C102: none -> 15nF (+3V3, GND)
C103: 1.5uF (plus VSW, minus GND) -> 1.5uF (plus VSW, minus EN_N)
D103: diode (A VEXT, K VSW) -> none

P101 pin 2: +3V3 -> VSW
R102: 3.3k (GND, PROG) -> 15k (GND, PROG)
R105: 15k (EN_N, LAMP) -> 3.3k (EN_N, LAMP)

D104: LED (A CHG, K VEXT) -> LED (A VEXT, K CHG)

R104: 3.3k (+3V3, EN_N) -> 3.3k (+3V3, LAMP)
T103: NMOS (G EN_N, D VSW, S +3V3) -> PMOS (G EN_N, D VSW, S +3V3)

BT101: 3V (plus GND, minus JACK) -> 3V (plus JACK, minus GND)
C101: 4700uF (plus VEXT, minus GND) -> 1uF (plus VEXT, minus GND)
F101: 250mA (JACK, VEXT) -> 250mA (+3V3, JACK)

▬▬▬▬▬▬▬▬▬▬

→ WHAT YOU SHOULD DO
Identify the lines above that contain the word "none", then copy them.

→ YOUR RESPONSE
C102: none -> 15nF (+3V3, GND)
D103: diode (A VEXT, K VSW) -> none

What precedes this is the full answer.